■ Dataset content ■
BEGIN

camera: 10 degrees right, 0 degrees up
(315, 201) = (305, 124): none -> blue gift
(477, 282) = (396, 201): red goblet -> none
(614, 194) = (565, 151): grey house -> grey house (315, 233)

END

■ Aim of the exercise ■
Copy out each line from the listing that contains the string "none".

■ Response to this exercise ■
(315, 201) = (305, 124): none -> blue gift
(477, 282) = (396, 201): red goblet -> none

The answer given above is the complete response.